- Supplied information -
______________________________
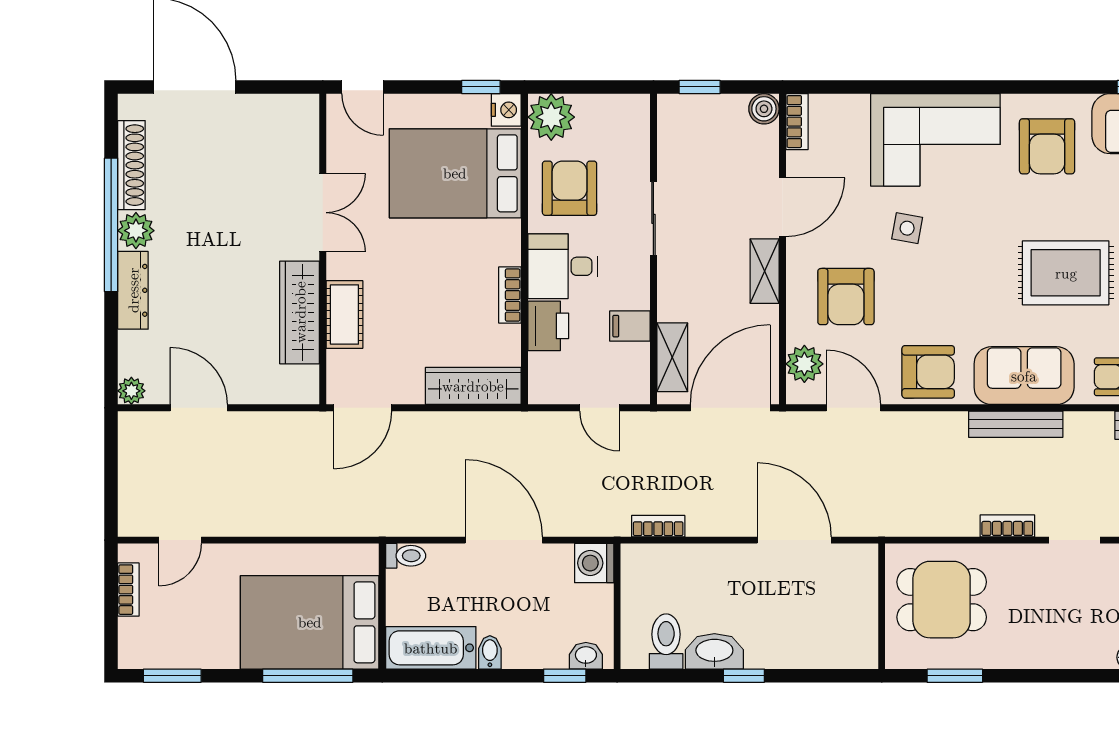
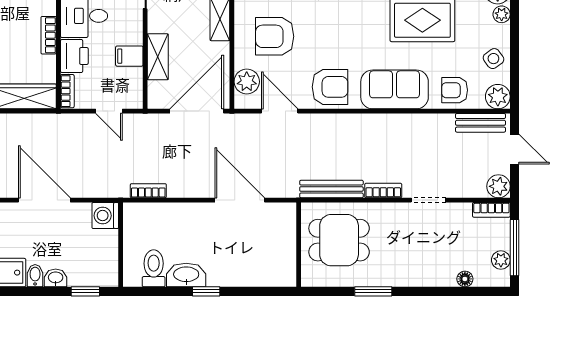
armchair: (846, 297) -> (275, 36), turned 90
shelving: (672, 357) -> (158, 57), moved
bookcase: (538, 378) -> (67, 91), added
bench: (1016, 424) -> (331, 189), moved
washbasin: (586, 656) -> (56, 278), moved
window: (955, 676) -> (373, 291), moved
______________________________
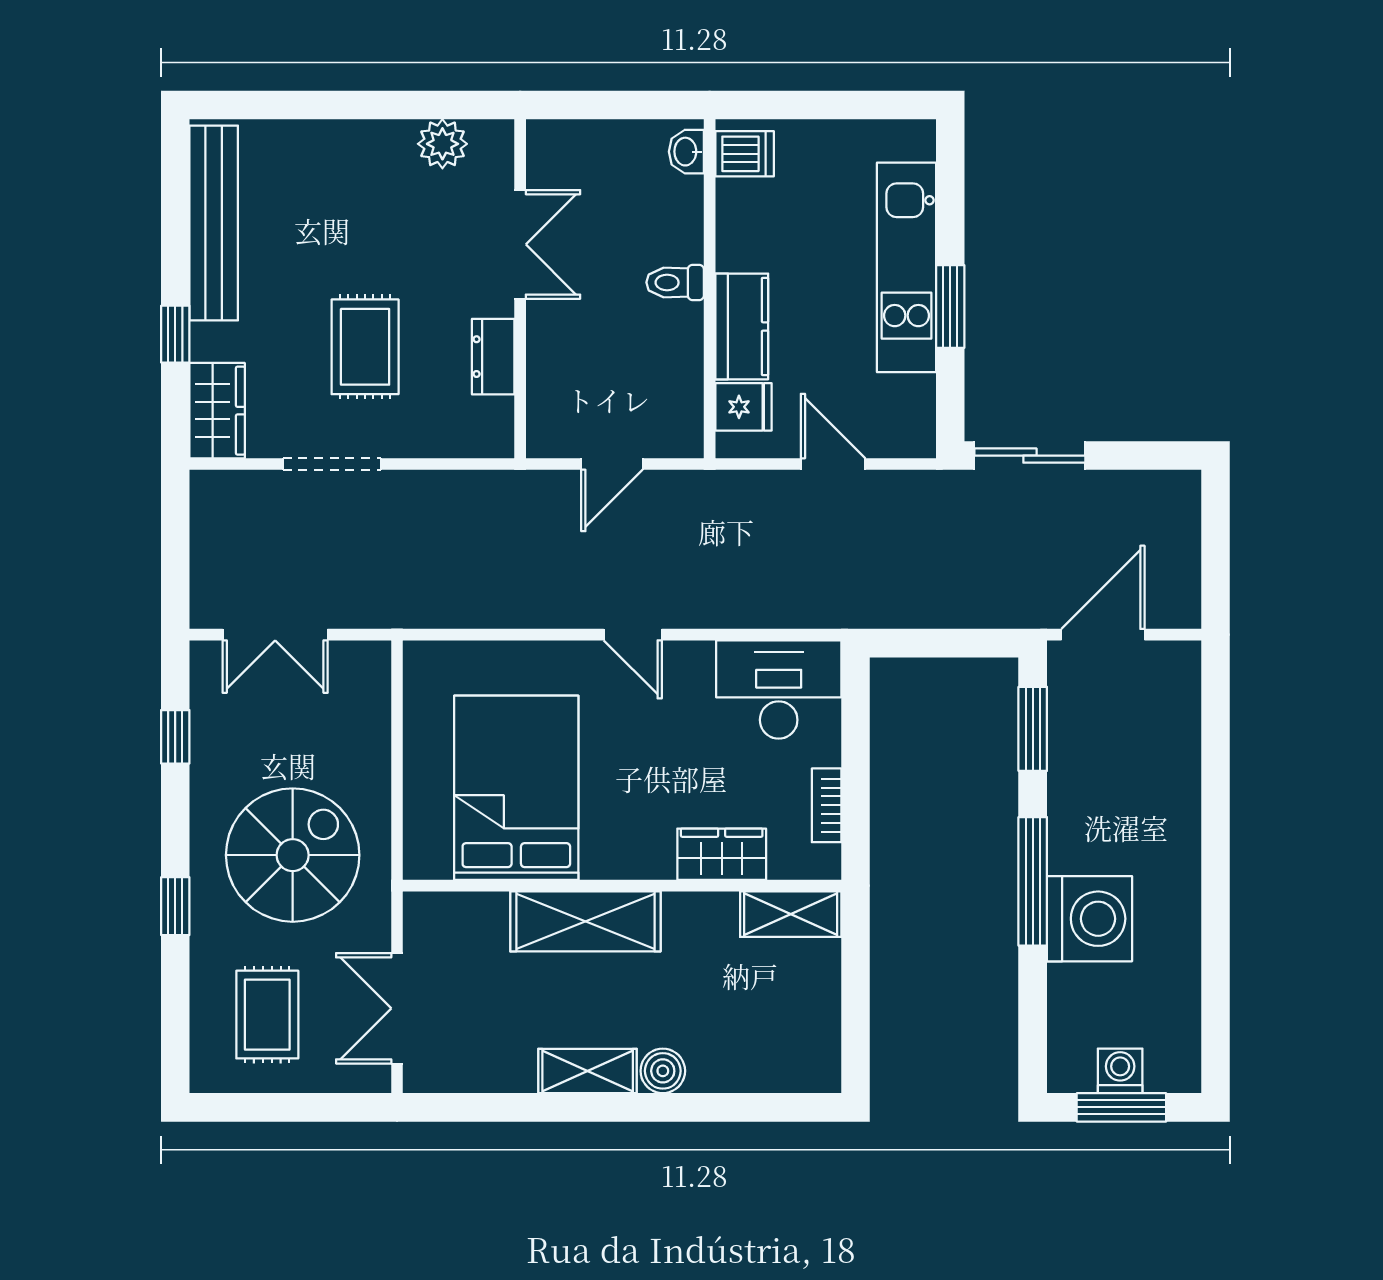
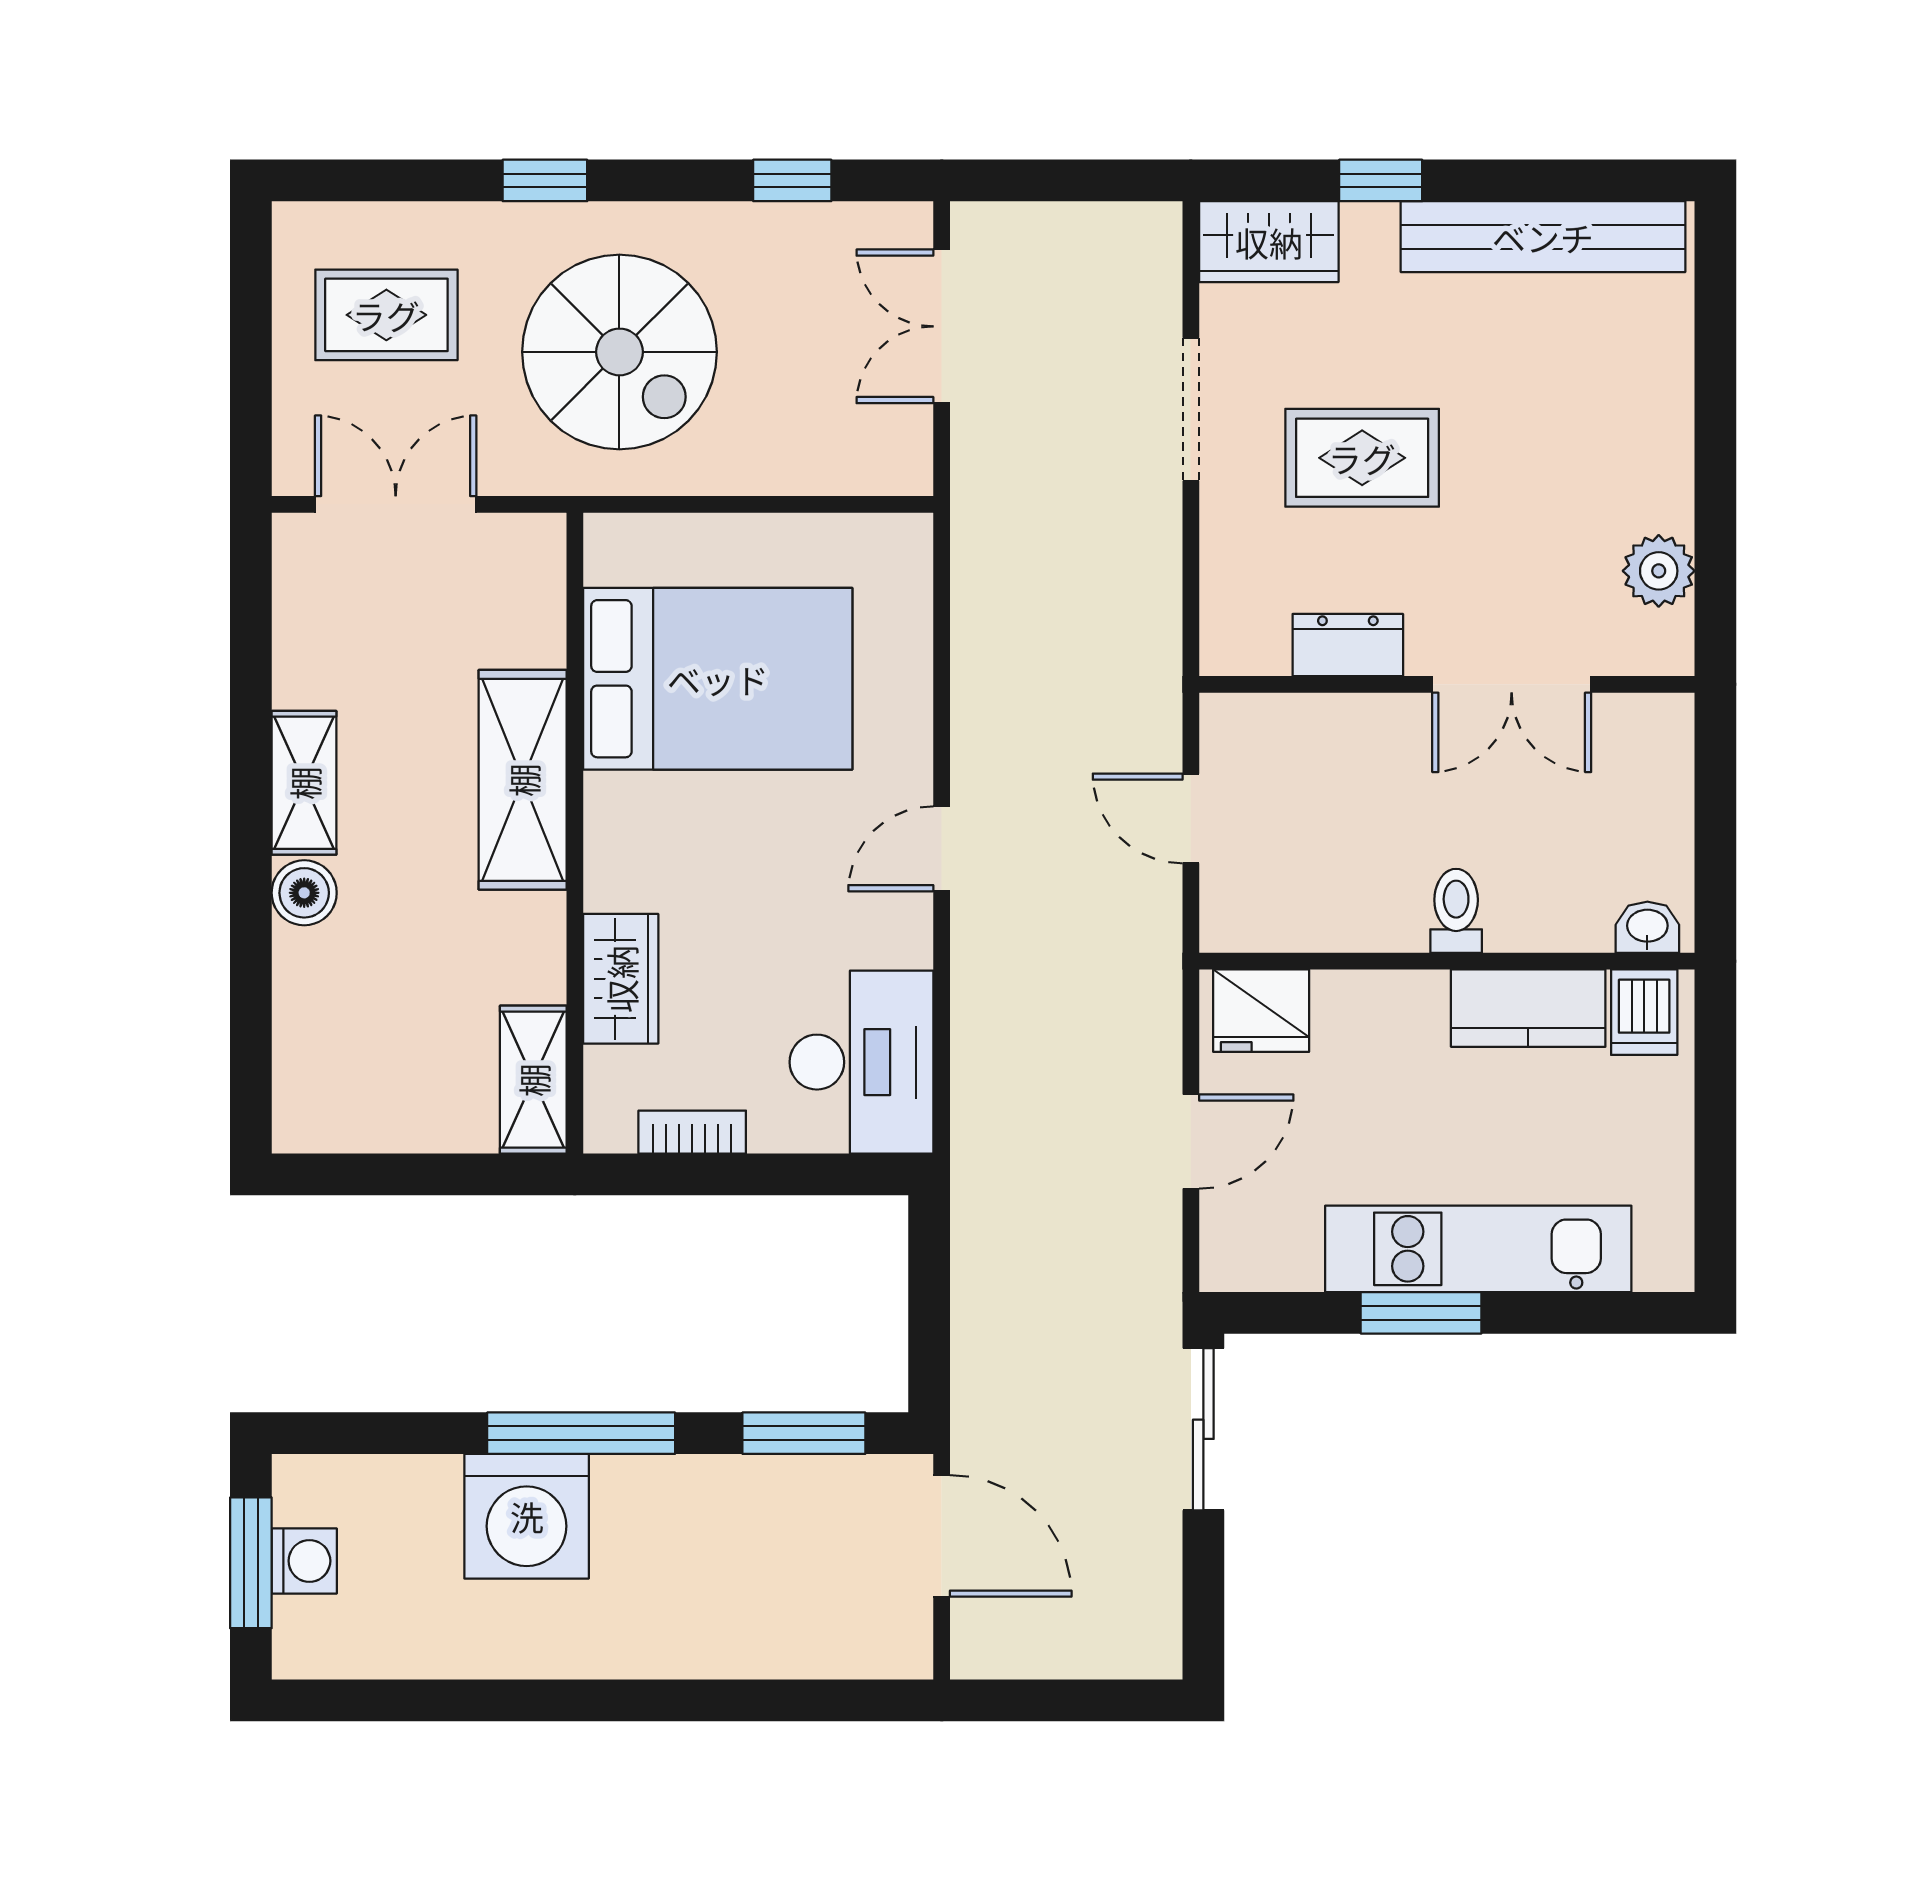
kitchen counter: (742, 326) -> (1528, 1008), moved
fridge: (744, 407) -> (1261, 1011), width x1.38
______________________________
- Description of the task -
Take the lines above from the one containing "bench: (1016, 424) -> (331, 189), moved" to the one containing "window: (955, 676) -> (373, 291), moved" and retype them exactly, both ends included, with nothing added.

- Result -
bench: (1016, 424) -> (331, 189), moved
washbasin: (586, 656) -> (56, 278), moved
window: (955, 676) -> (373, 291), moved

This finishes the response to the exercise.